_PROBLEM STATEMENT:_ Start to finish, write out the entries exactly, leaving the pictures aside.

_LISTED RECORDS:_
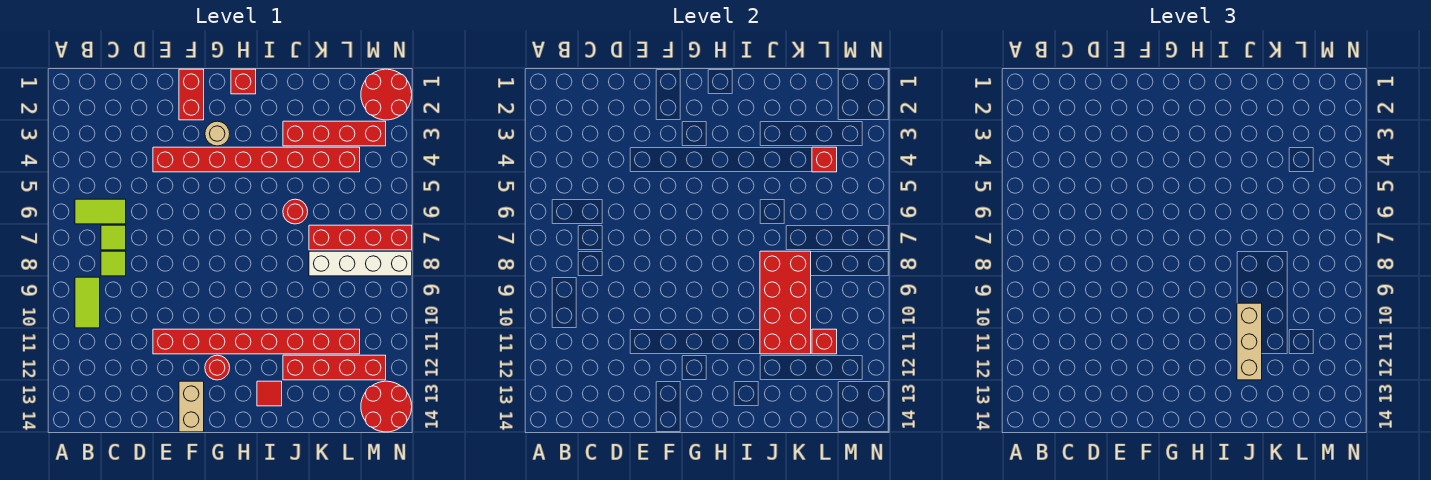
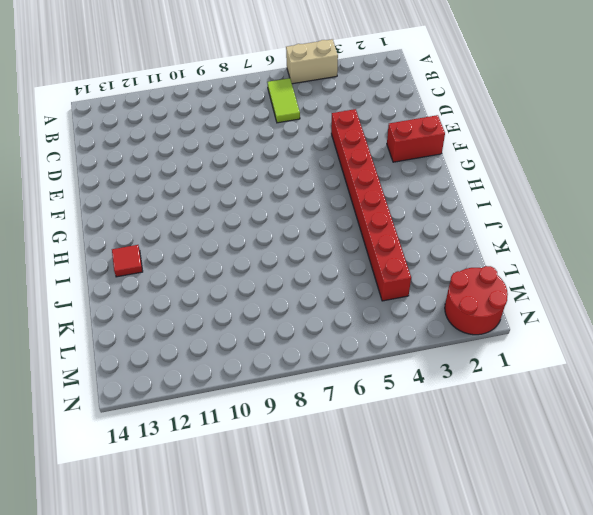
tan brick A4:A5 level 1 -> tan brick F13:F14 level 1
none -> lime tile B9:B10 level 1
none -> lime tile C7 level 1
none -> lime tile C8 level 1

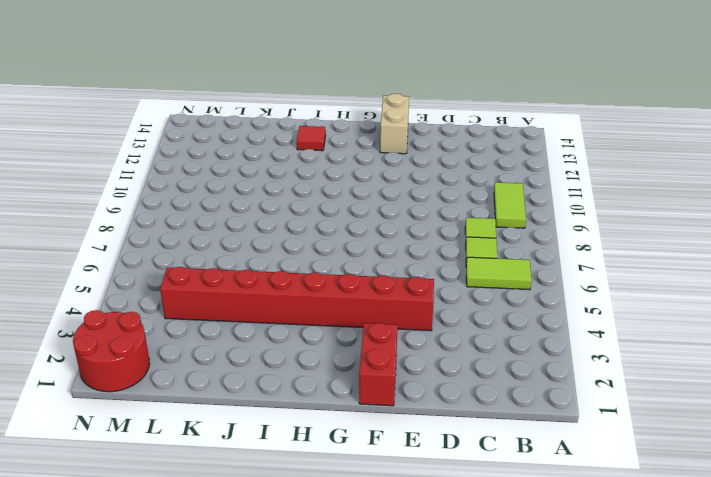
none -> red brick E11:L11 level 1
none -> tan round brick G3 level 1
none -> red round brick G12 level 1

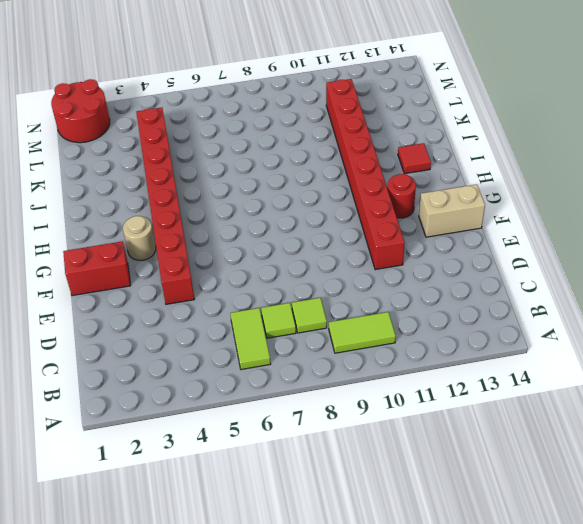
none -> red brick H1 level 1
none -> red brick J3:M3 level 1
none -> red round brick J6 level 1

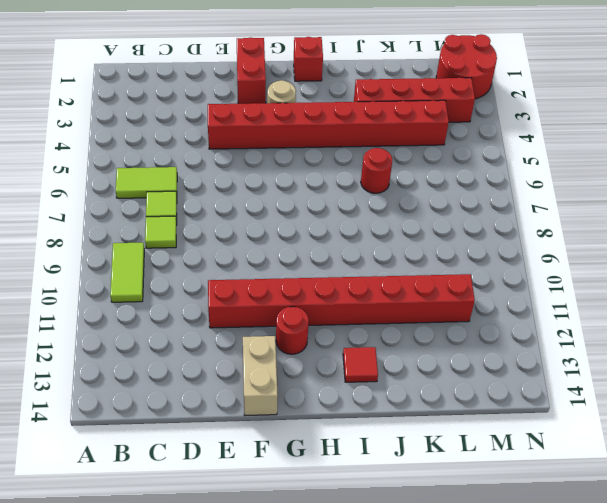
none -> red brick J12:M12 level 1
none -> red brick K7:N7 level 1
none -> white brick K8:N8 level 1

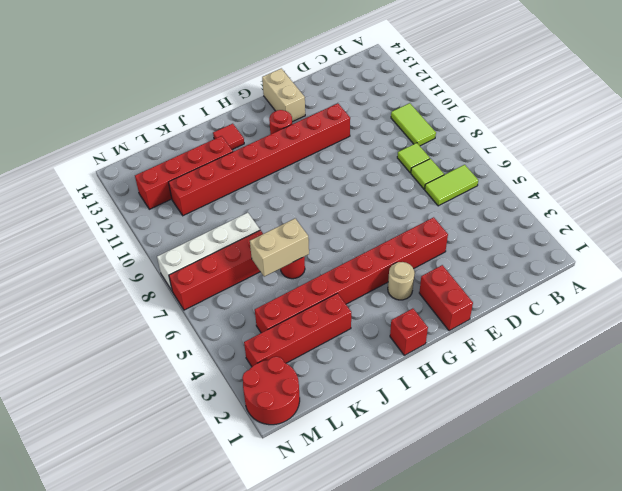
tan brick J6:K6 level 2 -> none
none -> red round brick M13:N14 level 1
none -> red brick J8:K11 level 2
none -> red brick L4 level 2

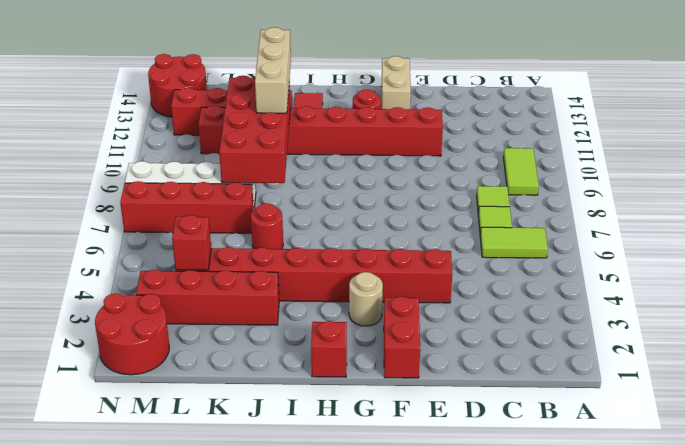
none -> red brick L11 level 2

_YOUR RESPONSE:_
tan brick A4:A5 level 1 -> tan brick F13:F14 level 1
none -> lime tile B9:B10 level 1
none -> lime tile C7 level 1
none -> lime tile C8 level 1

none -> red brick E11:L11 level 1
none -> tan round brick G3 level 1
none -> red round brick G12 level 1

none -> red brick H1 level 1
none -> red brick J3:M3 level 1
none -> red round brick J6 level 1

none -> red brick J12:M12 level 1
none -> red brick K7:N7 level 1
none -> white brick K8:N8 level 1

tan brick J6:K6 level 2 -> none
none -> red round brick M13:N14 level 1
none -> red brick J8:K11 level 2
none -> red brick L4 level 2

none -> red brick L11 level 2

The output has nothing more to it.